§ **Data shown**:
◆ ◆ ◆ ◆

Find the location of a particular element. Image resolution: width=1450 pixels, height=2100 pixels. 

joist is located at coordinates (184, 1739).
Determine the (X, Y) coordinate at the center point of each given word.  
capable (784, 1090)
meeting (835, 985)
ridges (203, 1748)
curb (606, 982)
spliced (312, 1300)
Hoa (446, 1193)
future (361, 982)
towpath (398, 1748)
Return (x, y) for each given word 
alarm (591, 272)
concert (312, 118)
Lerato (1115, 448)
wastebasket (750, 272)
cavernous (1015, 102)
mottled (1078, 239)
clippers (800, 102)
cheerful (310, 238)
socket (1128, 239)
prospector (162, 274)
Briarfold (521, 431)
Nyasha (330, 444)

◆ ◆ ◆ ◆

§ **Exercise goal**: Please write out the records again, from the line containing "spliced (312, 1300)" through the final line of the records, with both of those lines included.

§ **Response**:
spliced (312, 1300)
Hoa (446, 1193)
future (361, 982)
towpath (398, 1748)
Return (x, y) for each given word 
alarm (591, 272)
concert (312, 118)
Lerato (1115, 448)
wastebasket (750, 272)
cavernous (1015, 102)
mottled (1078, 239)
clippers (800, 102)
cheerful (310, 238)
socket (1128, 239)
prospector (162, 274)
Briarfold (521, 431)
Nyasha (330, 444)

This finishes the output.